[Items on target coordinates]
--------------------------------------------------

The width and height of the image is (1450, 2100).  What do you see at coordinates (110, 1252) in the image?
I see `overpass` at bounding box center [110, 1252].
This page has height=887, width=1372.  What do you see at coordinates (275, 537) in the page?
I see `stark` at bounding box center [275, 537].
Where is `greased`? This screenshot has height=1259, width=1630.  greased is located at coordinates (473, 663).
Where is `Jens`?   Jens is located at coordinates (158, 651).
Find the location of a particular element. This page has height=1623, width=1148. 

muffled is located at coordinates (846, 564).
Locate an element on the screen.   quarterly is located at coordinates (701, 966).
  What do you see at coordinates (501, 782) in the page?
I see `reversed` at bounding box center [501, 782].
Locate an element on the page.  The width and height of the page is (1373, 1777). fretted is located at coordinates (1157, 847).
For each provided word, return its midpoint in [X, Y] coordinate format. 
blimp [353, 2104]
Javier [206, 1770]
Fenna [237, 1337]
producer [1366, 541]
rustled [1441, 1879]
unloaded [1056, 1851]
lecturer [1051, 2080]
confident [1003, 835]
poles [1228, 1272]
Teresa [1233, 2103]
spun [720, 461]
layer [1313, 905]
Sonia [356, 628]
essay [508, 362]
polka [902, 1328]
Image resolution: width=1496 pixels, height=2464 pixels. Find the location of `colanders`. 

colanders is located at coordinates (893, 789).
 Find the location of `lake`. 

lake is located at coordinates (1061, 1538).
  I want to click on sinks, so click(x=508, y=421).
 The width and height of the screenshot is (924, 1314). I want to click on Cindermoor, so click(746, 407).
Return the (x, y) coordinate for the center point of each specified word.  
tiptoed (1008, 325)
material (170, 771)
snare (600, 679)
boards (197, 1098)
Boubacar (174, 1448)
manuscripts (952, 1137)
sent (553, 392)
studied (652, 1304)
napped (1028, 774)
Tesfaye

--------------------------------------------------

**Exercise requirements**
Starting at the first line of the items and stopping after the line that contains "Locate an element on the page.", turn those lines into a numbered list, leaving out any blank lines.

**Full output**
1. The width and height of the image is (1450, 2100).  What do you see at coordinates (110, 1252) in the image?
2. I see `overpass` at bounding box center [110, 1252].
3. This page has height=887, width=1372.  What do you see at coordinates (275, 537) in the page?
4. I see `stark` at bounding box center [275, 537].
5. Where is `greased`? This screenshot has height=1259, width=1630.  greased is located at coordinates (473, 663).
6. Where is `Jens`?   Jens is located at coordinates (158, 651).
7. Find the location of a particular element. This page has height=1623, width=1148. 
8. muffled is located at coordinates (846, 564).
9. Locate an element on the screen.   quarterly is located at coordinates (701, 966).
10.   What do you see at coordinates (501, 782) in the page?
11. I see `reversed` at bounding box center [501, 782].
12. Locate an element on the page.  The width and height of the page is (1373, 1777). fretted is located at coordinates (1157, 847).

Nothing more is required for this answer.